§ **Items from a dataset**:
↓

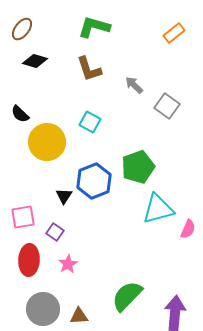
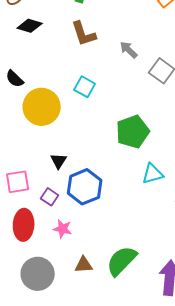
blue hexagon: (94, 181) -> (85, 187), moved
cyan triangle: (158, 209) -> (153, 174), size x0.7
pink star: (68, 264) -> (63, 229), turned -30
brown triangle: (79, 316) -> (84, 265), moved

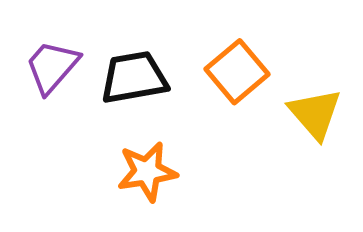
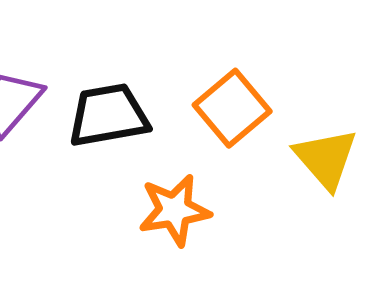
orange star: (147, 172) -> (174, 210), moved

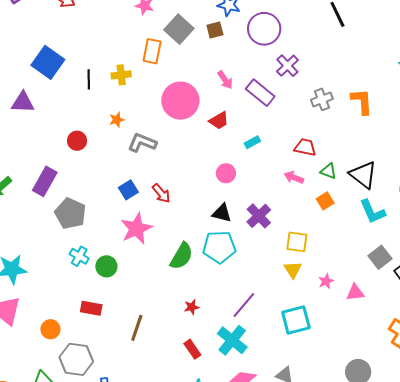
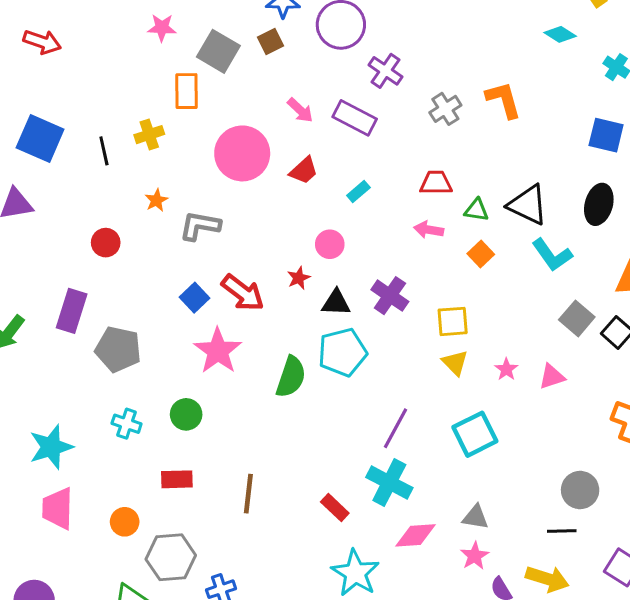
red arrow: (161, 193) -> (243, 293), size x1.4
cyan cross: (79, 256) -> (127, 424), moved
red star: (192, 307) -> (299, 278), moved

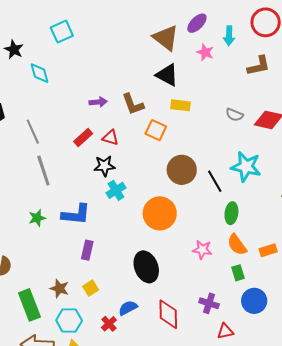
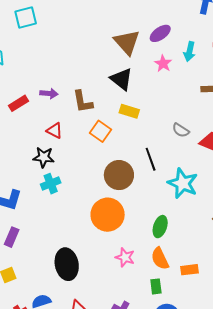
red rectangle: (83, 138) -> (19, 103), moved
black line: (215, 181) -> (151, 159), moved
orange circle: (160, 213) -> (108, 215), moved

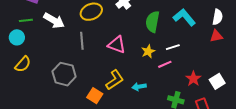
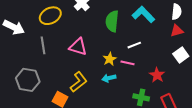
yellow star: (148, 51) -> (110, 59), moved
pink line: (165, 64) -> (127, 63), turned 40
white square: (217, 81) -> (181, 55), moved
cyan arrow: (139, 87) -> (109, 78), moved

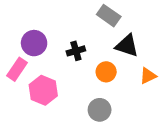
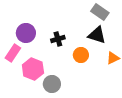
gray rectangle: (109, 16) -> (100, 12), moved
gray circle: (100, 110) -> (52, 84), moved

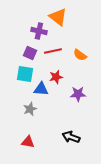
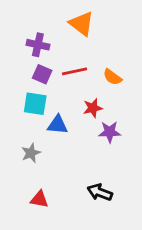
purple cross: (39, 31) -> (38, 45), moved
red star: (56, 77) -> (93, 108), moved
gray star: (30, 109) -> (31, 153), moved

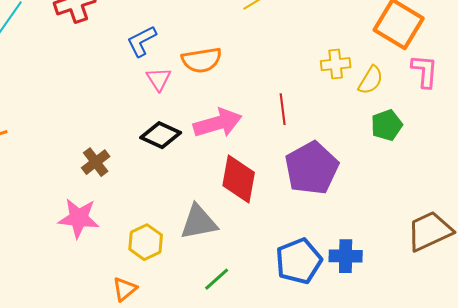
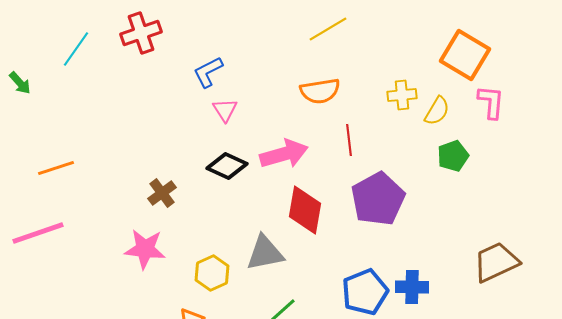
orange semicircle: (202, 60) -> (320, 91), moved

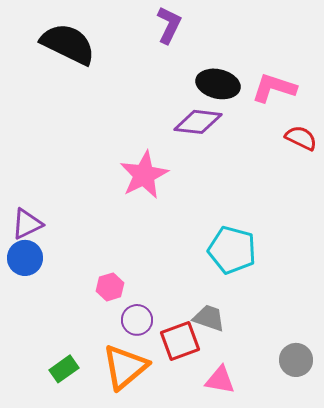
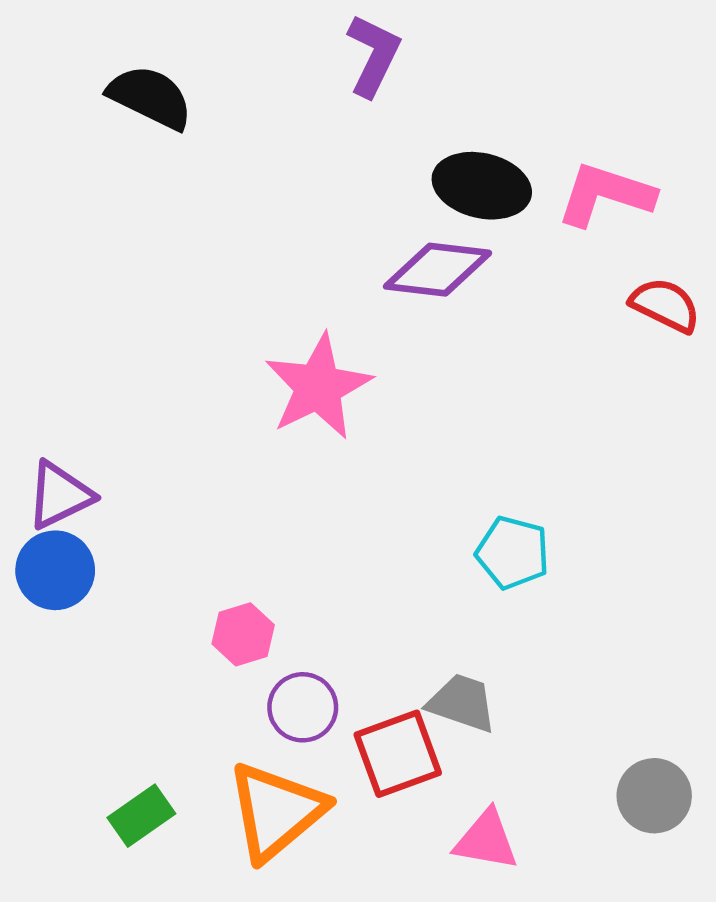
black semicircle: (68, 44) -> (150, 97), size x0.7
cyan pentagon: (232, 250) -> (513, 553), size x0.7

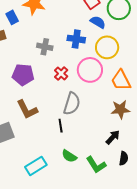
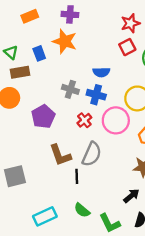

↑

§ **What the task asks**:
Although pictures appear among the entries, please set down only the lines from the one with "cyan cross: (79, 256) -> (127, 424), moved" up to and including the one with "yellow star: (148, 51) -> (110, 59), moved", word for word.

§ **Problem solution**:
cyan cross: (79, 256) -> (127, 424), moved
red star: (192, 307) -> (299, 278), moved

red rectangle: (83, 138) -> (19, 103), moved
black line: (215, 181) -> (151, 159), moved
orange circle: (160, 213) -> (108, 215), moved

yellow star: (148, 51) -> (110, 59), moved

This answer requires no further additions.